Goal.
Copy out each of the lines below that contains the string "pizz".

[Records]
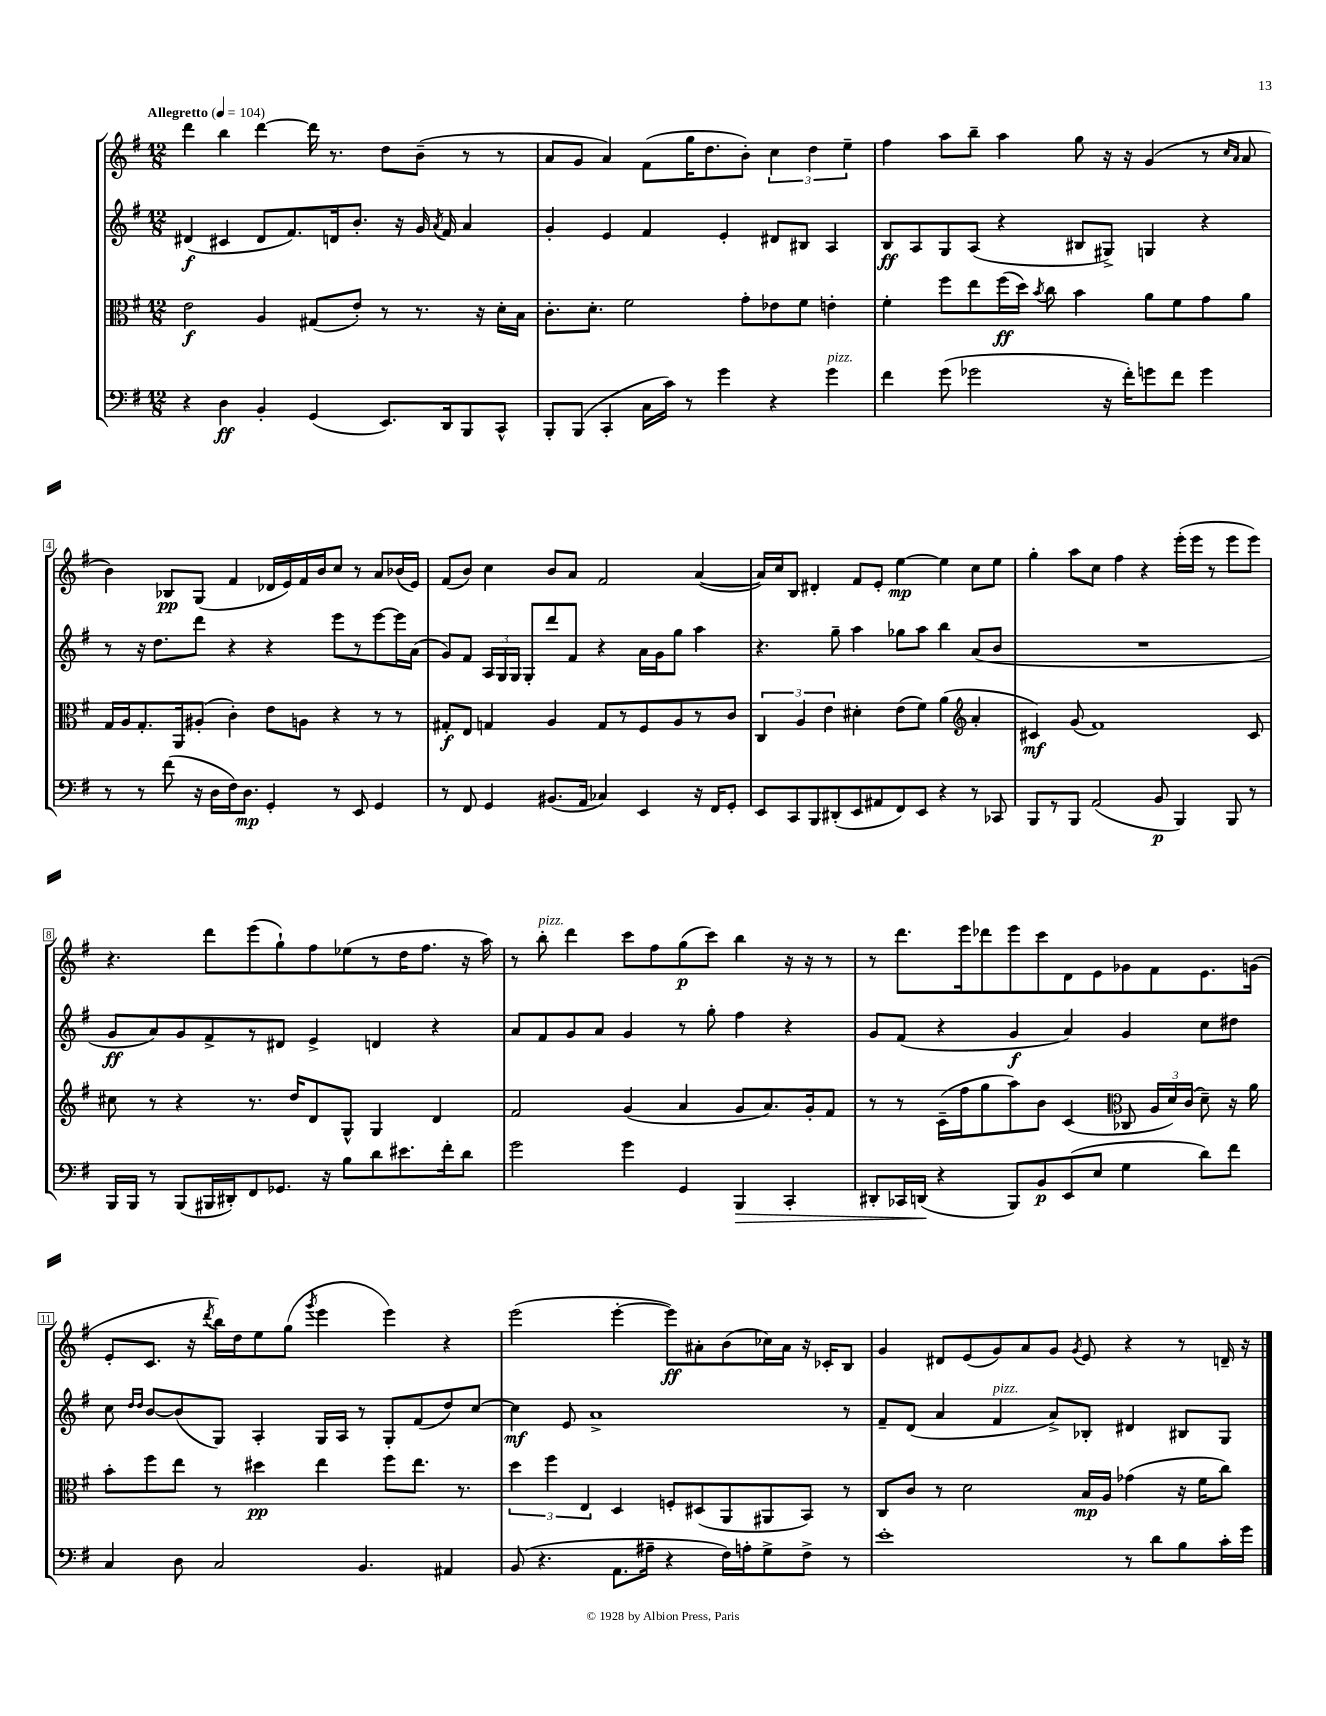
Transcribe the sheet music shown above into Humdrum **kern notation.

**kern	**dynam	**kern	**dynam	**kern	**dynam	**kern	**dynam
*part4	*part4	*part3	*part3	*part2	*part2	*part1	*part1
*staff4	*staff4	*staff3	*staff3	*staff2	*staff2	*staff1	*staff1
*clefF4	*	*clefC3	*	*clefG2	*	*clefG2	*
*k[f#]	*	*k[f#]	*	*k[f#]	*	*k[f#]	*
*M12/8	*	*M12/8	*	*M12/8	*	*M12/8	*
*MM104	*	*MM104	*	*MM104	*	*MM104	*
=1	=1	=1	=1	=1	=1	=1	=1
!	!	!	!	!	!	!LO:TX:a:B:t=Allegretto	!
4r	.	2e\	f	(4d#X/	f	4ddd\	.
4D\	ff	.	.	4c#X/	.	4bb\	.
4BB'/	.	4A/	.	8d#/L	.	[4ddd\	.
.	.	.	.	8.f#/)	.	.	.
(4GG/	.	(8G#X/L	.	.	.	16ddd\]	.
.	.	.	.	16dn/k	.	8.r	.
.	.	8e'/J)	.	8.b'/J	.	.	.
8.EE/L)	.	8r	.	.	.	8dd\L	.
.	.	.	.	16r	.	.	.
.	.	8.r	.	16g/	.	(8b~\J	.
.	.	.	.	8qa/	.	.	.
16DD/k	.	.	.	16f#/	.	.	.
8BBB/	.	.	.	4a/	.	8r	.
.	.	16r	.	.	.	.	.
8CC^^/J	.	16d'\LL	.	.	.	8r	.
.	.	16B\JJ	.	.	.	.	.
=2	=2	=2	=2	=2	=2	=2	=2
8BBB'/L	.	8.c'\L	.	4g'/	.	8a/L	.
(8BBB/J	.	.	.	.	.	8g/J	.
.	.	8.d'\J	.	.	.	.	.
4CC'/	.	.	.	4e/	.	4a/)	.
.	.	2f#\	.	.	.	.	.
16C\LL	.	.	.	4f#/	.	(8f#\L	.
16c\JJ)	.	.	.	.	.	.	.
8r	.	.	.	.	.	16gg\K	.
.	.	.	.	.	.	8.dd\	.
4g\	.	.	.	4e'/	.	.	.
.	.	8g'\L	.	.	.	8b'\J)	.
4r	.	8e-X\	.	8d#X/L	.	6cc\	.
.	.	8f#\J	.	8B#X/J	.	.	.
.	.	.	.	.	.	6dd\	.
!LO:TX:a:i:t=pizz.	!	!	!	!	!	!	!
4g\	.	4en'\	.	4A/	.	.	.
.	.	.	.	.	.	6ee~\	.
=3	=3	=3	=3	=3	=3	=3	=3
4f#\	.	4f#'\	.	8B/L	ff	4ff#\	.
.	.	.	.	8A/	.	.	.
(8g\	.	8ff#\L	.	8G/	.	8aa\L	.
2g-X\	.	8ee\	.	(8A/J	.	8bb~\J	.
.	.	(16ff#\L	ff	4r	.	4aa\	.
.	.	16dd\JJ)	.	.	.	.	.
.	.	8qb/	.	.	.	.	.
.	.	8cc\	.	.	.	.	.
.	.	4b\	.	8B#X/L	.	8gg\	.
16r	.	.	.	8G#X^/J)	.	16r	.
16f#'\KL)	.	.	.	.	.	16r	.
8gn\	.	8a\L	.	4Gn/	.	(4g/	.
8f#\J	.	8f#\	.	.	.	.	.
4g\	.	8g\	.	4r	.	8r	.
.	.	.	.	.	.	16qqcc/LL	.
.	.	.	.	.	.	16qqa/JJ	.
.	.	8a\J	.	.	.	8a/	.
!!LO:LB:g=z
=4	=4	=4	=4	=4	=4	=4	=4
8r	.	16G/LL	.	8r	.	4b\)	.
.	.	16A/J	.	.	.	.	.
8r	.	8.G'/	.	16r	.	.	.
.	.	.	.	8.dd\L	.	.	.
(8f#\	.	.	.	.	.	8B-X/L	pp
.	.	16AA/k	.	.	.	.	.
16r	.	(8A#X'/J	.	8ddd\J	.	(8G/J	.
16D\LL	.	.	.	.	.	.	.
16F#\J)	.	4c'\)	.	4r	.	4f#/	.
8.D\J	mp	.	.	.	.	.	.
4GG'/	.	8e\L	.	4r	.	16d-X/LL	.
.	.	.	.	.	.	16e/)	.
.	.	8An\J	.	.	.	16f#/	.
.	.	.	.	.	.	16b/J	.
8r	.	4r	.	8eee\L	.	8cc/J	.
8EE/	.	.	.	8r	.	8r	.
4GG/	.	8r	.	[8eee\	.	8a/L	.
.	.	8r	.	16eee\L]	.	(16b-X/L	.
.	.	.	.	(16a\JJ	.	16e/JJ)	.
=5	=5	=5	=5	=5	=5	=5	=5
8r	.	8G#X'/L	f	8g/L)	.	(8f#/L	.
8FF#/	.	8E/J	.	8f#/J	.	8b/J)	.
4GG/	.	4Gn/	.	24A/LL	.	4cc\	.
.	.	.	.	24G/	.	.	.
.	.	.	.	24G/JJ	.	.	.
.	.	.	.	8G'/L	.	.	.
(8.BB#X/L	.	4A/	.	8ddd/	.	8b/L	.
.	.	.	.	8f#/J	.	8a/J	.
16AA/Jk	.	.	.	.	.	.	.
4C-X/)	.	8G/L	.	4r	.	2f#/	.
.	.	8r	.	.	.	.	.
4EE/	.	8F#/	.	16a\LL	.	.	.
.	.	.	.	16g\J	.	.	.
.	.	8A/	.	8gg\J	.	.	.
16r	.	8r	.	4aa\	.	([4a/	.
16FF#/KL	.	.	.	.	.	.	.
8GG'/J	.	8c/J	.	.	.	.	.
=6	=6	=6	=6	=6	=6	=6	=6
8EE/L	.	6C/	.	4.r	.	16a/LL])	.
.	.	.	.	.	.	16cc/J	.
8CC/	.	.	.	.	.	8B/J	.
.	.	6A/	.	.	.	.	.
8BBB/	.	.	.	.	.	4d#X'/	.
.	.	6e\	.	.	.	.	.
(8DD#X'/	.	.	.	8gg~\	.	.	.
8EE/	.	4d#X'\	.	4aa\	.	8f#/L	.
8AA#X/	.	.	.	.	.	8e'/J	.
8FF#/)	.	(8e\L	.	8gg-X\L	.	[4ee\	mp
8EE/J	.	8f#\J)	.	8aa\J	.	.	.
4r	.	(4a\	.	4bb\	.	4ee\]	.
*	*	*clefG2	*	*	*	*	*
8r	.	4a'/	.	(8a/L	.	8cc\L	.
8CC-X/	.	.	.	8b/J	.	8ee\J	.
=7	=7	=7	=7	=7	=7	=7	=7
8BBB/L	.	4c#X/)	mf	1.r	.	4gg'\	.
8r	.	.	.	.	.	.	.
8BBB/J	.	(8g/	.	.	.	8aa\L	.
(2AA/	.	1f#)	.	.	.	8cc\J	.
.	.	.	.	.	.	4ff#\	.
.	.	.	.	.	.	4r	.
8BB/	p	.	.	.	.	.	.
4BBB/)	.	.	.	.	.	(16eee'\LL	.
.	.	.	.	.	.	16eee\JJ	.
.	.	.	.	.	.	8r	.
8BBB/	.	.	.	.	.	8eee\L	.
8r	.	8c#/	.	.	.	8eee\J)	.
!!LO:LB:g=z
=8	=8	=8	=8	=8	=8	=8	=8
16BBB/LL	.	8cc#X\	.	8g/L	ff	4.r	.
16BBB/JJ	.	.	.	.	.	.	.
8r	.	8r	.	8a/)	.	.	.
(8BBB/L	.	4r	.	8g/	.	.	.
16BBB#X/L	.	.	.	8f#^/	.	8ddd\L	.
16DD#X'/J)	.	.	.	.	.	.	.
8FF#/	.	8.r	.	8r	.	(8eee\	.
8.GG-X/J	.	.	.	8d#X/J	.	8gg`\)	.
.	.	16dd/KL	.	.	.	.	.
.	.	8d/	.	4e^/	.	8ff#\	.
16r	.	.	.	.	.	.	.
8B\L	.	8G^^/J	.	.	.	(8ee-X\	.
8d\	.	4G/	.	4dn/	.	8r	.
8.e#X\	.	.	.	.	.	16dd\K	.
.	.	.	.	.	.	8.ff#\J	.
.	.	4d/	.	4r	.	.	.
16f#'\k	.	.	.	.	.	.	.
8d\J	.	.	.	.	.	16r	.
.	.	.	.	.	.	16aa\)	.
=9	=9	=9	=9	=9	=9	=9	=9
2g\	.	2f#/	.	8a/L	.	8r	.
!	!	!	!	!	!	!LO:TX:a:i:t=pizz.	!
.	.	.	.	8f#/	.	8bb'\	.
.	.	.	.	8g/	.	4ddd\	.
.	.	.	.	8a/J	.	.	.
4g\	.	(4g/	.	4g/	.	8ccc\L	.
.	.	.	.	.	.	8ff#\	.
4GG/	.	4a/	.	8r	.	(8gg\	p
.	.	.	.	8gg'\	.	8ccc\J)	.
!	!LO:HP:b	!	!	!	!	!	!
4BBB/	>	8g/L	.	4ff#\	.	4bb\	.
.	.	8.a/)	.	.	.	.	.
4CC'/	.	.	.	4r	.	16r	.
.	.	16g'/k	.	.	.	16r	.
.	.	8f#/J	.	.	.	8r	.
=10	=10	=10	=10	=10	=10	=10	=10
8DD#X'/L	.	8r	.	8g/L	.	8r	.
16CC-X/L	.	8r	.	(8f#/J	.	8.ddd\L	.
(16DDn/JJ	.	.	.	.	.	.	.
4r	]	(16c~\LL	.	4r	.	.	.
.	.	16ff#\J	.	.	.	16eee\k	.
.	.	8gg\	.	.	.	8ddd-X\	.
8BBB/L)	.	8aa\)	.	4g/	f	8eee\	.
8BB/	p	8b\J	.	.	.	8ccc\	.
(8EE/	.	(4c/	.	4a/)	.	8d\	.
8E/J	.	.	.	.	.	8e\	.
*	*	*clefC3	*	*	*	*	*
4G\	.	8C-X/	.	4g/	.	8g-X\	.
.	.	24A/LL	.	.	.	8f#\	.
.	.	24d/)	.	.	.	.	.
.	.	(24c/JJ	.	.	.	.	.
8d\L)	.	8d~\)	.	8cc\L	.	8.e\	.
8f#\J	.	16r	.	8dd#X\J	.	.	.
.	.	16a\	.	.	.	(16gn\Jk	.
!!LO:LB:g=z
=11	=11	=11	=11	=11	=11	=11	=11
4C/	.	8b'\L	.	8cc\	.	8e'/L	.
.	.	.	.	16qqdd/LL	.	.	.
.	.	.	.	16qqdd/JJ	.	.	.
.	.	8ff#\	.	[8b/L	.	8.c/J	.
8D\	.	8ee\J	.	(8b/]	.	.	.
.	.	.	.	.	.	16r	.
.	.	.	.	.	.	8qddd/	.
2C/	.	8r	.	8G/J)	.	16bb\LL)	.
.	.	.	.	.	.	16dd\J	.
.	.	4dd#X\	pp	4A'/	.	8ee\	.
.	.	.	.	.	.	(8gg\J	.
.	.	.	.	.	.	8qggg/	.
.	.	4ee\	.	16G/LL	.	4eee\	.
.	.	.	.	16A/JJ	.	.	.
4.BB/	.	.	.	8r	.	.	.
.	.	8ff#\L	.	8G'/L	.	4eee\)	.
.	.	8.ee\J	.	(8f#/	.	.	.
4AA#X/	.	.	.	8dd/)	.	4r	.
.	.	8.r	.	.	.	.	.
.	.	.	.	[8cc/J	.	.	.
=12	=12	=12	=12	=12	=12	=12	=12
(8BB/	.	6dd\	.	4cc\]	mf	(2eee\	.
4.r	.	.	.	.	.	.	.
.	.	6ff#\	.	.	.	.	.
.	.	.	.	8e/	.	.	.
.	.	6E/	.	.	.	.	.
.	.	.	.	1a^	.	.	.
8.AA\L	.	4D/	.	.	.	[4eee'\	.
16A#X~\Jk	.	.	.	.	.	.	.
4r	.	8Fn'/L	.	.	.	8eee\L])	ff
.	.	(8D#X/	.	.	.	8a#X'\	.
16F#\LL)	.	8AA/	.	.	.	(8b\	.
16An'\J	.	.	.	.	.	.	.
8G^\	.	8AA#X/	.	.	.	16cc-X\L)	.
.	.	.	.	.	.	16a#\JJ	.
8F#^\J	.	8BB/J)	.	.	.	16r	.
.	.	.	.	.	.	16c-X'/KL	.
8r	.	8r	.	8r	.	8B/J	.
=13	=13	=13	=13	=13	=13	=13	=13
1e'	.	8C/L	.	8f#~/L	.	4g/	.
.	.	8c/J	.	(8d/J	.	.	.
.	.	8r	.	4a/	.	8d#X/L	.
.	.	2d\	.	.	.	(8e/	.
!	!	!	!	!LO:TX:a:i:t=pizz.	!	!	!
.	.	.	.	4f#/	.	8g/)	.
.	.	.	.	.	.	8a/	.
.	.	.	.	8a^/L)	.	8g/J	.
.	.	.	.	.	.	8qg/	.
.	.	16B/LL	mp	8B-X'/J	.	8e/	.
.	.	16A/JJ	.	.	.	.	.
8r	.	(4g-X\	.	4d#X/	.	4r	.
8d\L	.	.	.	.	.	.	.
8B\	.	16r	.	8B#X/L	.	8r	.
.	.	16f#\KL	.	.	.	.	.
16c'\L	.	8cc\J)	.	8G/J	.	16dn~/	.
16g\JJ	.	.	.	.	.	16r	.
==	==	==	==	==	==	==	==
*-	*-	*-	*-	*-	*-	*-	*-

Exercise solution.
!LO:TX:a:i:t=pizz.	!	!	!	!	!	!	!
!	!	!	!	!	!	!LO:TX:a:i:t=pizz.	!
!	!	!	!	!LO:TX:a:i:t=pizz.	!	!	!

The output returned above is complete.